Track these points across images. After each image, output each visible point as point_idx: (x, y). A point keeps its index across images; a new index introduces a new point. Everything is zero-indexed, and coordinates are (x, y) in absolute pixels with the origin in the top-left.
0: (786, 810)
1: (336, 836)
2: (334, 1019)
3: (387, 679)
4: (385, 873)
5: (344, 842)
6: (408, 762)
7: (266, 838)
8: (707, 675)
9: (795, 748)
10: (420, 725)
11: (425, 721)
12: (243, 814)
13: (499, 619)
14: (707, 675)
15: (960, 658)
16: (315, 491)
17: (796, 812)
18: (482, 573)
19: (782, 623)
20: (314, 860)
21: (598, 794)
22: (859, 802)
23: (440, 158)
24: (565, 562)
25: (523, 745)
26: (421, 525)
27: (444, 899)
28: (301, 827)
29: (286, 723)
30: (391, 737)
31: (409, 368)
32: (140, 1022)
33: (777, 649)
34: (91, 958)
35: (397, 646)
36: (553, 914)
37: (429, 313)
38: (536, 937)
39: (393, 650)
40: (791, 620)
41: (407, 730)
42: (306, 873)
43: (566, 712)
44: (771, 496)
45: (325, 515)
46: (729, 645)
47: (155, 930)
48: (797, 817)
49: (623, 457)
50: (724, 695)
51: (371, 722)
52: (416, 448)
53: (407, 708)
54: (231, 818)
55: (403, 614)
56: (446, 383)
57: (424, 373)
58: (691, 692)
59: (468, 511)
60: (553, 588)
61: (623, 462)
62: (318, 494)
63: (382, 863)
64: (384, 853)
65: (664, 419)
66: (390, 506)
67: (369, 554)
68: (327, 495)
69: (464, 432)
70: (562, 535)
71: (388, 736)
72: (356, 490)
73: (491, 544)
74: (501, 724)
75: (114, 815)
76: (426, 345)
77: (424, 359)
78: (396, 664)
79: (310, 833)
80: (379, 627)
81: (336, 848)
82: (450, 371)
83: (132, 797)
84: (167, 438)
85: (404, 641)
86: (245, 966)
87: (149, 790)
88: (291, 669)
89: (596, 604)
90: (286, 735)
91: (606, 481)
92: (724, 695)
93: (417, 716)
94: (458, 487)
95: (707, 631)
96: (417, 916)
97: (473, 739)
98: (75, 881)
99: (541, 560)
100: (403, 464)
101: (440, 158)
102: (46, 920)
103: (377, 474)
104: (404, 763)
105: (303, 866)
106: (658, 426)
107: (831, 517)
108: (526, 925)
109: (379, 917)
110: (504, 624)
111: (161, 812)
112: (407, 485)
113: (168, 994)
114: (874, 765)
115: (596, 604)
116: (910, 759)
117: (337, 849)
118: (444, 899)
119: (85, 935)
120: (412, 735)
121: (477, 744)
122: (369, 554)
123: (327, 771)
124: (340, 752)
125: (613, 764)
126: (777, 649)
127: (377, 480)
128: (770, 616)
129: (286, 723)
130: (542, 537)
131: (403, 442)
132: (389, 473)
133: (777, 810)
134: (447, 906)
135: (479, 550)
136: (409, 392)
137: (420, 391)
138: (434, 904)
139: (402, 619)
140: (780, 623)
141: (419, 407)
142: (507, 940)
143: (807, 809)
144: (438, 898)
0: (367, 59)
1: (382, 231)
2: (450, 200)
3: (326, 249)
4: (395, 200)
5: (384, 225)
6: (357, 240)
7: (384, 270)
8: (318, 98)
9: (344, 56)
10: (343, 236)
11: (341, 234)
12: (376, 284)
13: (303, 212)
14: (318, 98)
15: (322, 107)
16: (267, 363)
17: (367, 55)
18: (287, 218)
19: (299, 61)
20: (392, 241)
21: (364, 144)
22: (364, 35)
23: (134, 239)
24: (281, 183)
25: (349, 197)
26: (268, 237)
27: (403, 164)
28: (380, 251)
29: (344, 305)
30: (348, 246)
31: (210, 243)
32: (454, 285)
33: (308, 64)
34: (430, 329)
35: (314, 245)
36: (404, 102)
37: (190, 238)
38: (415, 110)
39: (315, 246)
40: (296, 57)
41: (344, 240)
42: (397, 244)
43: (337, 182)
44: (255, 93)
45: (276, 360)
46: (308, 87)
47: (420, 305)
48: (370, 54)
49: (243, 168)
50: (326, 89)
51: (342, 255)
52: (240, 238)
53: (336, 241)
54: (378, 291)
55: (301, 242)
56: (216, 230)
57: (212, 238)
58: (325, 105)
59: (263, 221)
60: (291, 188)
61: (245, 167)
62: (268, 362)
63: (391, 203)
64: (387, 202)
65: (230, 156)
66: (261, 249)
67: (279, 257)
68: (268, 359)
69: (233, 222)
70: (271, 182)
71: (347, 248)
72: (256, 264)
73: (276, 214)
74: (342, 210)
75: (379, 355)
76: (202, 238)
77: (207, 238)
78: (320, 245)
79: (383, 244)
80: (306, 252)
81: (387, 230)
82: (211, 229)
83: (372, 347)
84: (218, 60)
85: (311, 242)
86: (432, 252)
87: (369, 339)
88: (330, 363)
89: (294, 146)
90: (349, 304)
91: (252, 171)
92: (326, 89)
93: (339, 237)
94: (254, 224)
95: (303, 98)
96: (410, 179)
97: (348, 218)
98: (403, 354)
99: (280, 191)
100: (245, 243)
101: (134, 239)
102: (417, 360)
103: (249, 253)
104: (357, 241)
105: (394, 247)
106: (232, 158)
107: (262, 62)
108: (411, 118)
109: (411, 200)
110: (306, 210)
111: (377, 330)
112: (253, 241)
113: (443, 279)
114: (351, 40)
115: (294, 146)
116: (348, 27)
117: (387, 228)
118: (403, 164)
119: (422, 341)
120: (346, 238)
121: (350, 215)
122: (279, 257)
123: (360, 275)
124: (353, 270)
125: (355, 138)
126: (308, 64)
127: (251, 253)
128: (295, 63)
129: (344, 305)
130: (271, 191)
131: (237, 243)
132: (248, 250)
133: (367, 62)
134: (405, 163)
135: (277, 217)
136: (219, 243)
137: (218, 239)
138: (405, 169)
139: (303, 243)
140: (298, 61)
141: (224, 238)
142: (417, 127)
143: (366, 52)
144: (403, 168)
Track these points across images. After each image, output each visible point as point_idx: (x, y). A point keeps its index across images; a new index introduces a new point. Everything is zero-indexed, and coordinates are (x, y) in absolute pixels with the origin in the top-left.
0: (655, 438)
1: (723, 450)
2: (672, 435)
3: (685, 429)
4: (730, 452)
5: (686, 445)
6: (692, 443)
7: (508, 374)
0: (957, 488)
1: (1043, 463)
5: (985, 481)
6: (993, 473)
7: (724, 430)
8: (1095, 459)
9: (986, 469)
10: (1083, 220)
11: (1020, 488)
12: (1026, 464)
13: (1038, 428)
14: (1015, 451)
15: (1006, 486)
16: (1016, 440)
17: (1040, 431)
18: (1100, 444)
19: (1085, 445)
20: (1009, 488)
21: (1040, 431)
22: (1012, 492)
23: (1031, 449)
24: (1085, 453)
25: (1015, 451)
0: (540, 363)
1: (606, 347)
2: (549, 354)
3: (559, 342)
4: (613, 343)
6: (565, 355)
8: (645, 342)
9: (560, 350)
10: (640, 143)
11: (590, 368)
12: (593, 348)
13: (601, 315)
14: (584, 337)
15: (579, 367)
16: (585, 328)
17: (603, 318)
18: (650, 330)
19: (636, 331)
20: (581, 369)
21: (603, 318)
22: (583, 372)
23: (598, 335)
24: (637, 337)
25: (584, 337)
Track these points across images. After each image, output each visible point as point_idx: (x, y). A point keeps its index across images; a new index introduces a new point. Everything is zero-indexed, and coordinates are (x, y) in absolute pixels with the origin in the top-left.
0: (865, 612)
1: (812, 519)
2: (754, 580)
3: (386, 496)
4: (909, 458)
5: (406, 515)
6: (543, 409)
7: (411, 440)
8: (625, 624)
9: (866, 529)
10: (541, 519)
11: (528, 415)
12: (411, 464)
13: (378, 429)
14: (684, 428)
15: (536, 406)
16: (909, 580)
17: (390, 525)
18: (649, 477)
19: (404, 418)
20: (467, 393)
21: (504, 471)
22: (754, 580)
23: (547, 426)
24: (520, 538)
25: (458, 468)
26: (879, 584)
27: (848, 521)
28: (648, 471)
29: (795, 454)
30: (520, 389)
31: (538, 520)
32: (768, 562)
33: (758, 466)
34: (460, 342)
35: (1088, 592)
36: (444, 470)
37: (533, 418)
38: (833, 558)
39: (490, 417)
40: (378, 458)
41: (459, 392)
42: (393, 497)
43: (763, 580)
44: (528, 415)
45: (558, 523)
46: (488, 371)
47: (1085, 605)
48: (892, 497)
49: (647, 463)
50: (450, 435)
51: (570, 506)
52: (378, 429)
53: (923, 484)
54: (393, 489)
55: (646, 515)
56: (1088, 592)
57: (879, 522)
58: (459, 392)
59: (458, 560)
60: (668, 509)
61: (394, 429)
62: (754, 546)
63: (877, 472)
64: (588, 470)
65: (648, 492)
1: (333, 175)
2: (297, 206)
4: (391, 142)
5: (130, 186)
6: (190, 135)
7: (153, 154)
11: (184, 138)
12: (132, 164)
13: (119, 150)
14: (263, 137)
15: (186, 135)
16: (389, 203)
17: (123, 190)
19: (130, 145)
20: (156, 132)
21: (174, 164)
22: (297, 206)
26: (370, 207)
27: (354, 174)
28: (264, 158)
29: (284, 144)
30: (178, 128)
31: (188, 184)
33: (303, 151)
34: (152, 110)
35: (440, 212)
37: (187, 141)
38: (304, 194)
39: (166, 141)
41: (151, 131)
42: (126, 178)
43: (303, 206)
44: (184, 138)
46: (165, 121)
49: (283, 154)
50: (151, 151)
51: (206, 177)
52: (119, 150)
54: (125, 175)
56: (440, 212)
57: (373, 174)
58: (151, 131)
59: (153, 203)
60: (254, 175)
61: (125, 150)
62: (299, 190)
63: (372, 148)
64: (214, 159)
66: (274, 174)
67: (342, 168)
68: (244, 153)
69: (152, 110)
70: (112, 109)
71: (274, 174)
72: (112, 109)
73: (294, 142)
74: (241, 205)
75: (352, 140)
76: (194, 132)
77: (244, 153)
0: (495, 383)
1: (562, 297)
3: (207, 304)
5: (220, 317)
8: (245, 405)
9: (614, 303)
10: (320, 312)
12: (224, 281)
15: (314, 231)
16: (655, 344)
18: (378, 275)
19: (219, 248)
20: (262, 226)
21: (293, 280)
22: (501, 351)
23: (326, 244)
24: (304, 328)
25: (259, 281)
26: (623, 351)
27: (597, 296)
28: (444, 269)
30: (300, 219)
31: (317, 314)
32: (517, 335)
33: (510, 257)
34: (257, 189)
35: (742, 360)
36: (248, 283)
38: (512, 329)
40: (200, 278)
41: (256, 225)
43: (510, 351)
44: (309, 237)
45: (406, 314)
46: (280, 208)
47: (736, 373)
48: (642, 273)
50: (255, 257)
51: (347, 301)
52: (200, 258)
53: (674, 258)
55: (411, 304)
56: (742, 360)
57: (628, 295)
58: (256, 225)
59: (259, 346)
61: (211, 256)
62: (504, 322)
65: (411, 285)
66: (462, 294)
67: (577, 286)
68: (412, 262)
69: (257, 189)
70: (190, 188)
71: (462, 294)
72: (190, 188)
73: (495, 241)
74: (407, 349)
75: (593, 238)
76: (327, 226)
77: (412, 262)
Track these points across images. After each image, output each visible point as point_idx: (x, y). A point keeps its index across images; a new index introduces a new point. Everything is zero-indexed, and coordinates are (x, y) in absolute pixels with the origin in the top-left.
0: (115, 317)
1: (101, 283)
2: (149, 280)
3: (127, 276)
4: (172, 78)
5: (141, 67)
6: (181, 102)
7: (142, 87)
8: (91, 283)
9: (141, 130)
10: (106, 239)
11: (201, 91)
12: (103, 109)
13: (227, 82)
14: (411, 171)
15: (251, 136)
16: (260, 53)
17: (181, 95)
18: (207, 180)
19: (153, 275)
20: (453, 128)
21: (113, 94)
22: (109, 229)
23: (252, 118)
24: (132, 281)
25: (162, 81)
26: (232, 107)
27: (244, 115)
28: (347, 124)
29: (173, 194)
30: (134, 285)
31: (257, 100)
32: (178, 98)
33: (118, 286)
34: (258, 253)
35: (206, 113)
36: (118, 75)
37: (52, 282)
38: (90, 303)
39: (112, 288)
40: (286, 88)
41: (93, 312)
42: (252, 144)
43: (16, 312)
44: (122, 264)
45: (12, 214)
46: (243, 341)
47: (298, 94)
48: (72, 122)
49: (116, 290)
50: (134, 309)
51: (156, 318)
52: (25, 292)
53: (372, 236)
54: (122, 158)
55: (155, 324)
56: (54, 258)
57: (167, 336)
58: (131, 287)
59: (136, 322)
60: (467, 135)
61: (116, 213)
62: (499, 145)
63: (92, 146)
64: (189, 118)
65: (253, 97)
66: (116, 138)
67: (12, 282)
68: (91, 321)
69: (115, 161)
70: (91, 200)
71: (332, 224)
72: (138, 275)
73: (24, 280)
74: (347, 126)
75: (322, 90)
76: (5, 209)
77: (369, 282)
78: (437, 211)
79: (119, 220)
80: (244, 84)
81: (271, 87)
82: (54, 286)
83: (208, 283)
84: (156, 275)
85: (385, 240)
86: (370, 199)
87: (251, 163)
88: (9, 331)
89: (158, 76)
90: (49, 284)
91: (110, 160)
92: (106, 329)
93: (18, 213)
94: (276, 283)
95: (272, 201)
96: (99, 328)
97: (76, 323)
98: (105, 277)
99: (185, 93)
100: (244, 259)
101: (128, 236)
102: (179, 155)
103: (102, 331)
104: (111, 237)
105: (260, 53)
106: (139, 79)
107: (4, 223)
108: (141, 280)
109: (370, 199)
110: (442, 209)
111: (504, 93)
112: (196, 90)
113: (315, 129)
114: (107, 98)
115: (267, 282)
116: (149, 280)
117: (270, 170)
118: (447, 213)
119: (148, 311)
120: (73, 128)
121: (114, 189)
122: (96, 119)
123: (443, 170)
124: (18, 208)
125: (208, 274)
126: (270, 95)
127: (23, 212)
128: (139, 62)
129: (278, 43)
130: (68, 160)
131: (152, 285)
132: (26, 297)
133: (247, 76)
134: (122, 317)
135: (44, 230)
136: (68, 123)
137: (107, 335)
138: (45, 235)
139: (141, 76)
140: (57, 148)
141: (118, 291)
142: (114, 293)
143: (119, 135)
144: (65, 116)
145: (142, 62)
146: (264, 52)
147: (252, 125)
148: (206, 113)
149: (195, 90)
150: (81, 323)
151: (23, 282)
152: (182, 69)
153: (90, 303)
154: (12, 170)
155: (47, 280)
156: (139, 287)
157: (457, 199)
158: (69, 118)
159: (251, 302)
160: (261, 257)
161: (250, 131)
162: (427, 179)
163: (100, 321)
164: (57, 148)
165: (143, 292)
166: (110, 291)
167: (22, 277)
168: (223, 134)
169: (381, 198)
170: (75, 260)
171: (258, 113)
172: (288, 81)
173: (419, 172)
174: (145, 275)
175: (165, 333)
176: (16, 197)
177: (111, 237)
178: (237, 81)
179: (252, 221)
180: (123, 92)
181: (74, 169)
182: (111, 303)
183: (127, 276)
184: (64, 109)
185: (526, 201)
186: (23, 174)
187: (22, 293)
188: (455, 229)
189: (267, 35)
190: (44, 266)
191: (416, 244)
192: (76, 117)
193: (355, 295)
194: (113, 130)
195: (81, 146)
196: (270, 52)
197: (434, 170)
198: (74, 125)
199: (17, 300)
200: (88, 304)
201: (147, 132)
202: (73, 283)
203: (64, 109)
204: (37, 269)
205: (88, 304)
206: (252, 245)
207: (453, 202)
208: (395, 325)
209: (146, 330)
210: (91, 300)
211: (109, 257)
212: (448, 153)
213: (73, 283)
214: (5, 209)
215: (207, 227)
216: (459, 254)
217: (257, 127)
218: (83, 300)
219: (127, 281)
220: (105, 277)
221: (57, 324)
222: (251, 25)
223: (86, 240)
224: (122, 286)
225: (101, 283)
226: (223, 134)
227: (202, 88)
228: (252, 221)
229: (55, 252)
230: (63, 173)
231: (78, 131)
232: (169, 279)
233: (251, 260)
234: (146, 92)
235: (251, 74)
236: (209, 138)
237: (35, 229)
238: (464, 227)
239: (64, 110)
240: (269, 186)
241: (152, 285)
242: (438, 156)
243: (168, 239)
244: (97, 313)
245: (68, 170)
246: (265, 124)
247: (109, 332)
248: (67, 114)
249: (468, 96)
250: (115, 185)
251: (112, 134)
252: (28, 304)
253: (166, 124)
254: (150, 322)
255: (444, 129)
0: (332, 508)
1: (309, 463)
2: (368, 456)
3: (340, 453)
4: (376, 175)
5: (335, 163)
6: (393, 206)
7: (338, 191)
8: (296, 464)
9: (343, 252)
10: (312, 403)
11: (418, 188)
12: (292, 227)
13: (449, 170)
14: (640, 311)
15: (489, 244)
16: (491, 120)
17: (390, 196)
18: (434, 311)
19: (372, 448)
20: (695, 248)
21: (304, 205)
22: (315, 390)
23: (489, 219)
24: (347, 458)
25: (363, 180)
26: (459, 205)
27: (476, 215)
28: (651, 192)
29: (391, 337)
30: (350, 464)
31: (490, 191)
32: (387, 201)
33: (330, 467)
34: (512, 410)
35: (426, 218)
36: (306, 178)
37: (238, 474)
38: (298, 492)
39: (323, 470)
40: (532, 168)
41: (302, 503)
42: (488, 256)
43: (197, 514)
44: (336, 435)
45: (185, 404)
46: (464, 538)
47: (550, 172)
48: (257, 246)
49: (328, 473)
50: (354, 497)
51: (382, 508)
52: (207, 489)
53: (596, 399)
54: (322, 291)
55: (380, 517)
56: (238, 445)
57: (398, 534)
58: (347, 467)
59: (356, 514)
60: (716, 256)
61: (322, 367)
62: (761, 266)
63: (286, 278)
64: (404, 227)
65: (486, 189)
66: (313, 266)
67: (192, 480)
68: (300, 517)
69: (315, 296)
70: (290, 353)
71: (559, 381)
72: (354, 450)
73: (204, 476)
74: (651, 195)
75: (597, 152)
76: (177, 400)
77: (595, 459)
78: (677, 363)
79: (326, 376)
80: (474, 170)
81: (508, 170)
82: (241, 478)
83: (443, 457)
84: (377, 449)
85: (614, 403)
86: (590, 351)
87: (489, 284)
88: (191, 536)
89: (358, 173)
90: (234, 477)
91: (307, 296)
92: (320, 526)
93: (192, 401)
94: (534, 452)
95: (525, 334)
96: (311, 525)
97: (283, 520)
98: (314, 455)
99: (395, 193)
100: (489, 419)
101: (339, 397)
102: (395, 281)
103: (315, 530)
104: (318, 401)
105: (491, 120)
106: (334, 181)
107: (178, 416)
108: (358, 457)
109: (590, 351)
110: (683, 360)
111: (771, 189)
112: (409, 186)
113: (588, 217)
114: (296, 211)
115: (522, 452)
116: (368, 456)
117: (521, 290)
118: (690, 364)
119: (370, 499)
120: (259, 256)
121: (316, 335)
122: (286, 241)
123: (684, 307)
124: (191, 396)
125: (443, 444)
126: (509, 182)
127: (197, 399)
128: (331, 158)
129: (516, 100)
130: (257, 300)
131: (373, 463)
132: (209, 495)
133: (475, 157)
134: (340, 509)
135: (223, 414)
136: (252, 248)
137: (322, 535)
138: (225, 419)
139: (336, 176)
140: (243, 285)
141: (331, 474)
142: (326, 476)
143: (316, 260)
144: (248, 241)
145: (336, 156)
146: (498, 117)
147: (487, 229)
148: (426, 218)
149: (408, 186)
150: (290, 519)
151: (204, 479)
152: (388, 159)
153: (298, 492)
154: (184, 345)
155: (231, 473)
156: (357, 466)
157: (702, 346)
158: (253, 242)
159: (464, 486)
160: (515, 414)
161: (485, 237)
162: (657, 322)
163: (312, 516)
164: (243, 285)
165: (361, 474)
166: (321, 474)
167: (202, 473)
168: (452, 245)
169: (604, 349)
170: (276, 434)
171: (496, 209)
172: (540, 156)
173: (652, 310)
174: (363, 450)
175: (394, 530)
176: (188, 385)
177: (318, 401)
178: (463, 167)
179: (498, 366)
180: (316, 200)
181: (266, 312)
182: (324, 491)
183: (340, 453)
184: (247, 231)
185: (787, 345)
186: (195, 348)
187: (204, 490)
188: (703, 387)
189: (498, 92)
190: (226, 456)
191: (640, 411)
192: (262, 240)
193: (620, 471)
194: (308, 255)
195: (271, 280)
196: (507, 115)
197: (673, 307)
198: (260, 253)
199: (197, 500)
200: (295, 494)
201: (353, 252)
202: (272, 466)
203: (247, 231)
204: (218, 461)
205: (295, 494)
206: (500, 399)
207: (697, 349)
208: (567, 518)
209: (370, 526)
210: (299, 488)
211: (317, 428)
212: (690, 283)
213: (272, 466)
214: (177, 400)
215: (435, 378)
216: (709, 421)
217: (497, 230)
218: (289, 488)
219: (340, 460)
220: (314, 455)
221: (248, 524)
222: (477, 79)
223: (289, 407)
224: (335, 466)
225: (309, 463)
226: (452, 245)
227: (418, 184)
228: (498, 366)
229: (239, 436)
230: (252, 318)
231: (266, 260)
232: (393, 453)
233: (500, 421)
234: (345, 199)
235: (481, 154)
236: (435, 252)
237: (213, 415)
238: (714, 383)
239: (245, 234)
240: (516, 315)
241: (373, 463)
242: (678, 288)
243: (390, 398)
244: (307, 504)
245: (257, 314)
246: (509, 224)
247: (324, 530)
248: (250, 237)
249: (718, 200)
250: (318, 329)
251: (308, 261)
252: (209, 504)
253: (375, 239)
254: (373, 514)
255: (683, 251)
--------
— WHAT YOU HAVE TO DO —
Copy the data again from its first line through the line containing "75: (114, 815)", swapping "top-left" for "upper-left" and leaving everything else unchanged.

— REPLY —
Track these points across images. After each image, output each visible point as point_idx: (x, y). A point keeps its index across images; a new index introduces a new point. Everything is zero-indexed, and coordinates are (x, y) in absolute pixels with the origin in the upper-left.
0: (786, 810)
1: (336, 836)
2: (334, 1019)
3: (387, 679)
4: (385, 873)
5: (344, 842)
6: (408, 762)
7: (266, 838)
8: (707, 675)
9: (795, 748)
10: (420, 725)
11: (425, 721)
12: (243, 814)
13: (499, 619)
14: (707, 675)
15: (960, 658)
16: (315, 491)
17: (796, 812)
18: (482, 573)
19: (782, 623)
20: (314, 860)
21: (598, 794)
22: (859, 802)
23: (440, 158)
24: (565, 562)
25: (523, 745)
26: (421, 525)
27: (444, 899)
28: (301, 827)
29: (286, 723)
30: (391, 737)
31: (409, 368)
32: (140, 1022)
33: (777, 649)
34: (91, 958)
35: (397, 646)
36: (553, 914)
37: (429, 313)
38: (536, 937)
39: (393, 650)
40: (791, 620)
41: (407, 730)
42: (306, 873)
43: (566, 712)
44: (771, 496)
45: (325, 515)
46: (729, 645)
47: (155, 930)
48: (797, 817)
49: (623, 457)
50: (724, 695)
51: (371, 722)
52: (416, 448)
53: (407, 708)
54: (231, 818)
55: (403, 614)
56: (446, 383)
57: (424, 373)
58: (691, 692)
59: (468, 511)
60: (553, 588)
61: (623, 462)
62: (318, 494)
63: (382, 863)
64: (384, 853)
65: (664, 419)
66: (390, 506)
67: (369, 554)
68: (327, 495)
69: (464, 432)
70: (562, 535)
71: (388, 736)
72: (356, 490)
73: (491, 544)
74: (501, 724)
75: (114, 815)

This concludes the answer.